EXERCISE MATERIALS: Begin

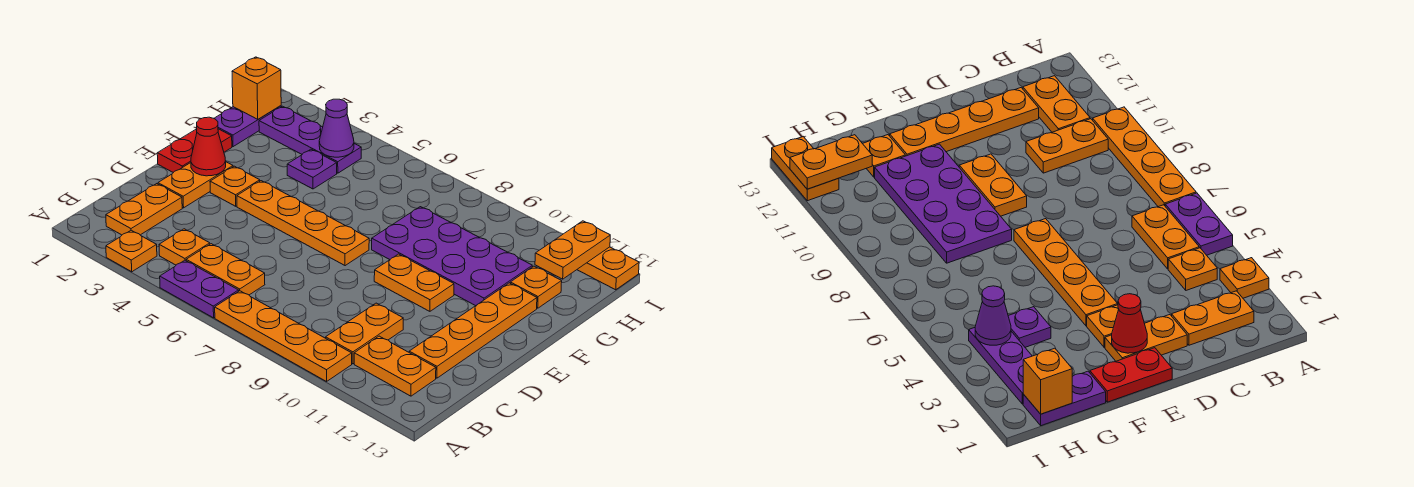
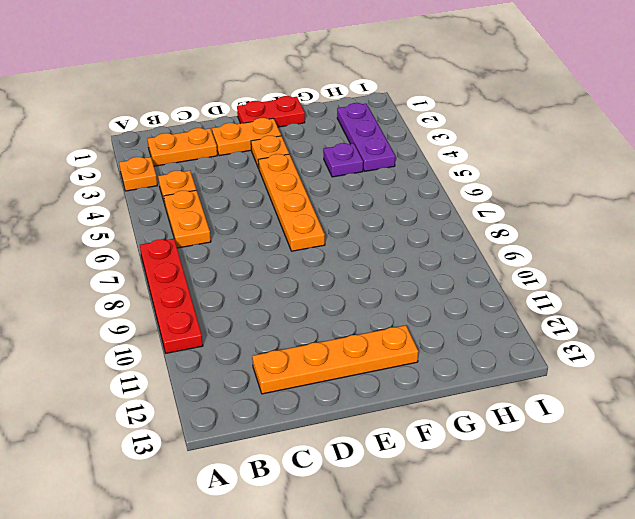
red plate A7:A10 level 1 -> orange plate A7:A10 level 1
none -> purple plate A5:A6 level 1
none -> orange plate B10:C10 level 1
none -> orange plate B11:B12 level 1

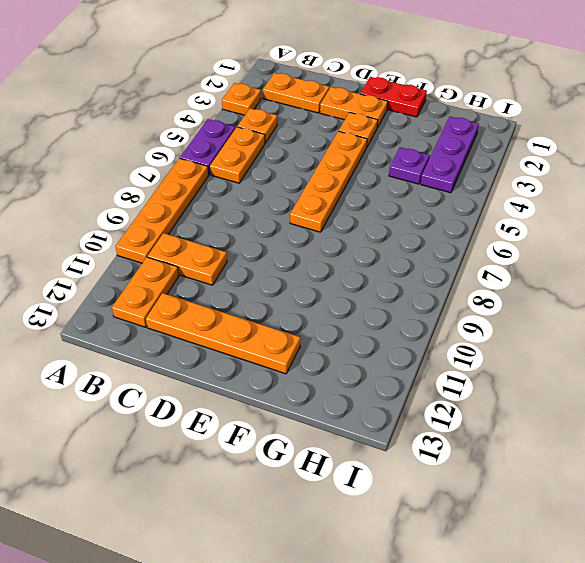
none -> orange plate E9:E10 level 1
none -> purple plate F8:G11 level 1
none -> purple plate G1:H1 level 1

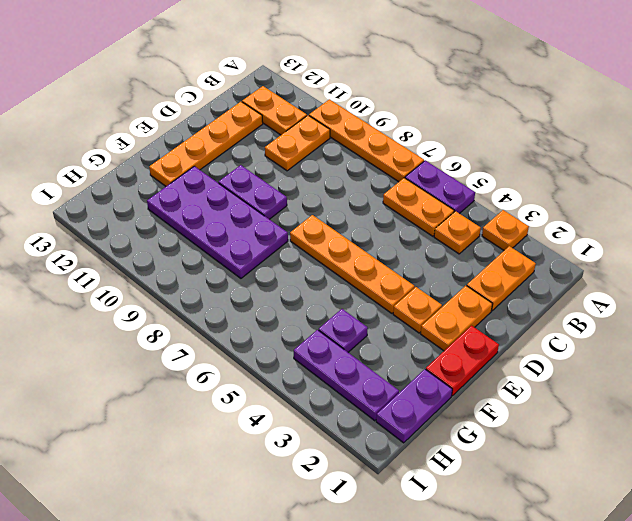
purple plate E9:E10 level 1 -> orange plate E9:E10 level 1
none -> orange plate G12 level 1
none -> orange plate I12:I13 level 1
none -> red cone E2 level 2

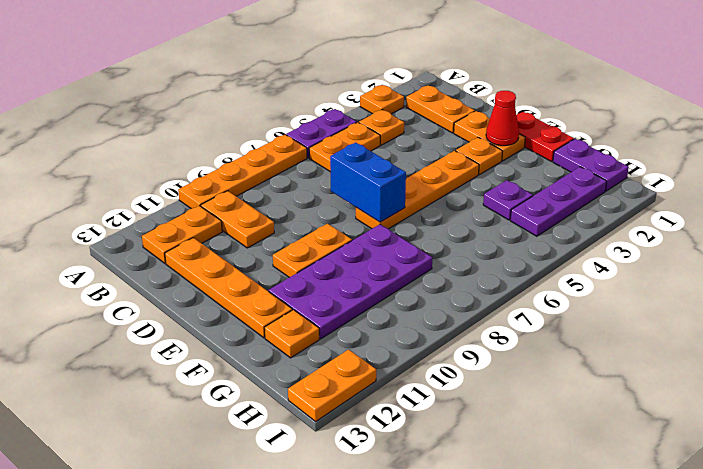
blue brick D7:E7 level 2 -> none
none -> orange brick H1 level 2
none -> purple cone H4 level 2
none -> orange plate H12:I12 level 2

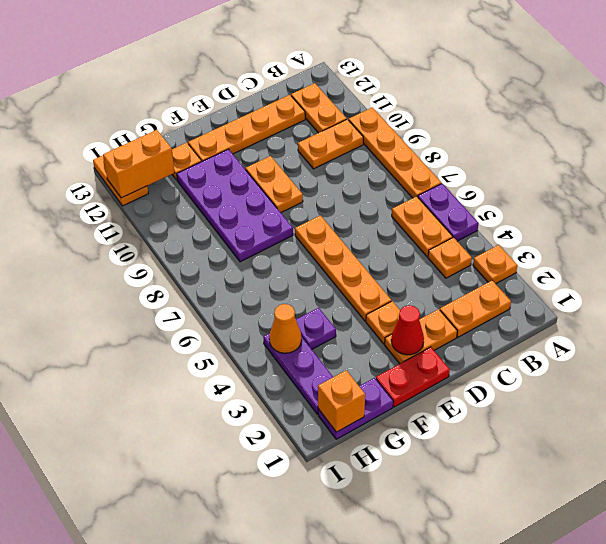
orange cone H4 level 2 -> purple cone H4 level 2
orange brick H12:I12 level 2 -> orange plate H12:I12 level 2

EXERCISE MATERIALS: End

● WHAT THE EXERCISE ASKS:
How many of the lines above include the string "cone"? Only the number should be written.

● WORKED SOLUTION:
3